#### What you will do:
The string "traffic" appears in some lines of the entries that follow; copy each such line.

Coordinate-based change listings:
_ _ _

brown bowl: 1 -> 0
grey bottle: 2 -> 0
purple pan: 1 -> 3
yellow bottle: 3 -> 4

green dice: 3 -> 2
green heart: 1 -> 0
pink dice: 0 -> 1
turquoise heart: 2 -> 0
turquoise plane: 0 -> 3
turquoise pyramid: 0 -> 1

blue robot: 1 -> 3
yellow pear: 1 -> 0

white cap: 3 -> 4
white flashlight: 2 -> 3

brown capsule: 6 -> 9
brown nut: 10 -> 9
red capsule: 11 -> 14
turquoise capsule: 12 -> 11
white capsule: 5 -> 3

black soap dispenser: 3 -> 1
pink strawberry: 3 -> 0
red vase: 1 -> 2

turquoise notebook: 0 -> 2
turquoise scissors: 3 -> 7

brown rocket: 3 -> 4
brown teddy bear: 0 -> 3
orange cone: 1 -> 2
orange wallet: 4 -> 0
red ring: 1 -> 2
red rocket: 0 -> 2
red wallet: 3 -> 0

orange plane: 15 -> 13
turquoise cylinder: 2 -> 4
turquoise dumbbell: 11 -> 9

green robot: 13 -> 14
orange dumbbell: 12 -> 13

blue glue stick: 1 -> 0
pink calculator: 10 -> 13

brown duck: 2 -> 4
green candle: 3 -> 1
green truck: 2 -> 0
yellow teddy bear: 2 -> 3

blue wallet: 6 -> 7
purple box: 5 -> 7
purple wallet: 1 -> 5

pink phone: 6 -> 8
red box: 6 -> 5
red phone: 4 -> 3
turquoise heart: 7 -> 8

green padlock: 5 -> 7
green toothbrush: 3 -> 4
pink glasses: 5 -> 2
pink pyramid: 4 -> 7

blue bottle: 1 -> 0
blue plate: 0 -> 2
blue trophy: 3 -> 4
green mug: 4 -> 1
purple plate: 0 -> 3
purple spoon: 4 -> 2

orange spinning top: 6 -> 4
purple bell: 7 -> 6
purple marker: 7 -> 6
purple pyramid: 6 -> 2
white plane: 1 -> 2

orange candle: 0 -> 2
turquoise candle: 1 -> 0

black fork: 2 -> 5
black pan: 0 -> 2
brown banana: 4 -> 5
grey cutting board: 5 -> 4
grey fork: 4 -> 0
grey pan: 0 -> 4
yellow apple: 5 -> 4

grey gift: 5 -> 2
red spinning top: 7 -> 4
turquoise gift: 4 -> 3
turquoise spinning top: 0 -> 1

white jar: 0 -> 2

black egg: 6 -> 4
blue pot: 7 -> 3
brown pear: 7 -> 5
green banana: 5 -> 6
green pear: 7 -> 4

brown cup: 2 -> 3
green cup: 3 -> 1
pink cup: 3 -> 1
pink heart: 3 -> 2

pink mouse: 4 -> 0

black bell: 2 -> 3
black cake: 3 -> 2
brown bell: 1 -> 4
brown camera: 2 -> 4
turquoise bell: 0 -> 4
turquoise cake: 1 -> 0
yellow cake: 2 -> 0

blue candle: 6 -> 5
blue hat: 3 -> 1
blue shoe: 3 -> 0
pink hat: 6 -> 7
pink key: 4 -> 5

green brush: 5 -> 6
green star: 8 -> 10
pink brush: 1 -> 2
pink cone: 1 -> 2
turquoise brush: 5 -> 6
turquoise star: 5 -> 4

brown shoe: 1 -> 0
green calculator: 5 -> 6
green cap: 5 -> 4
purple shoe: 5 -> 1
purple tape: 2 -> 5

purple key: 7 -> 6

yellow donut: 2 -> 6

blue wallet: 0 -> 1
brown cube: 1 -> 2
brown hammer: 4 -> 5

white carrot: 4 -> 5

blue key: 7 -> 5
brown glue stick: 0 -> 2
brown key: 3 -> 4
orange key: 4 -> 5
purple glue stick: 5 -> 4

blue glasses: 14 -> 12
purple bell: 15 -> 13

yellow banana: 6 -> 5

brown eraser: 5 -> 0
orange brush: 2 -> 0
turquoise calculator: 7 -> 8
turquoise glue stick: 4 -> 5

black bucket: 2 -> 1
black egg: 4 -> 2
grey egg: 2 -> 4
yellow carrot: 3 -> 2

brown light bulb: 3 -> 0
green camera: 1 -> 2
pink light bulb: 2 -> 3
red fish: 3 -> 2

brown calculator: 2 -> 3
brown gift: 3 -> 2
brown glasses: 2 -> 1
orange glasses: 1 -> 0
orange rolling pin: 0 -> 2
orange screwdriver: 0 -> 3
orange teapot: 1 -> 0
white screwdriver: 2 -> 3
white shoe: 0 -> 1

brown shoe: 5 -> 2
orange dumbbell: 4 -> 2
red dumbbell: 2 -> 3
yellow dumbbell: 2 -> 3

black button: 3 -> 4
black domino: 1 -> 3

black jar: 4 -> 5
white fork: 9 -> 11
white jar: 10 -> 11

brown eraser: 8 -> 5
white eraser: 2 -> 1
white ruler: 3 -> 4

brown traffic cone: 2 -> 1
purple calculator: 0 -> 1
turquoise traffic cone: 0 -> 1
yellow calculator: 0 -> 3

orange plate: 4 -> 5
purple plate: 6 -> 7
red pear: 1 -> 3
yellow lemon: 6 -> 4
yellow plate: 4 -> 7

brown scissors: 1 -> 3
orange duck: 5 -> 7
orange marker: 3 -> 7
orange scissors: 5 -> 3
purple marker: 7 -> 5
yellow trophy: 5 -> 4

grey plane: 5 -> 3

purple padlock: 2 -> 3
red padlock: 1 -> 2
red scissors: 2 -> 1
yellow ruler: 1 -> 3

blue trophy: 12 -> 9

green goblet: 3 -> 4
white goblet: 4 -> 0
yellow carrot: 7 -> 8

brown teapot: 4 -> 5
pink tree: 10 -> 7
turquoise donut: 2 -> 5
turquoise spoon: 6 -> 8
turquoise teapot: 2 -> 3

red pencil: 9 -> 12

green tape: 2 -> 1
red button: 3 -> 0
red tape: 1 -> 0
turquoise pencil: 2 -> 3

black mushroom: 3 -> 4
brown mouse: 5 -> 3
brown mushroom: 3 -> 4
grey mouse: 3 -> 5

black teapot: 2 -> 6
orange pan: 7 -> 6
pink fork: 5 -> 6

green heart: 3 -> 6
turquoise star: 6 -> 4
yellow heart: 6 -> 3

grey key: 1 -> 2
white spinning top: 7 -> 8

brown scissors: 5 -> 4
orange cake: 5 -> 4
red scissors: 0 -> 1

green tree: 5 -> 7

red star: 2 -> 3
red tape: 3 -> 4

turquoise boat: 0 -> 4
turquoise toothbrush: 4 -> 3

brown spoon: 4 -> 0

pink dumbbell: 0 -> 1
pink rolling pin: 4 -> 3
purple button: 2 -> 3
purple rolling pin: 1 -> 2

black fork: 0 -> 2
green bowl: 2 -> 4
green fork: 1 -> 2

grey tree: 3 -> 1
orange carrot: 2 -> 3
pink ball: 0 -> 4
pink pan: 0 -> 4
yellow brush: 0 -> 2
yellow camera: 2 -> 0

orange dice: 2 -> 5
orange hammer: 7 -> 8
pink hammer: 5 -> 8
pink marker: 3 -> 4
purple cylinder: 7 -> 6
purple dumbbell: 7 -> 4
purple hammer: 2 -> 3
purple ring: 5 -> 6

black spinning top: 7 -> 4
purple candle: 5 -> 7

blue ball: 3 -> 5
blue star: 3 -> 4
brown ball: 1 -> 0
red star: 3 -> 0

_ _ _

#### Problem solution:
brown traffic cone: 2 -> 1
turquoise traffic cone: 0 -> 1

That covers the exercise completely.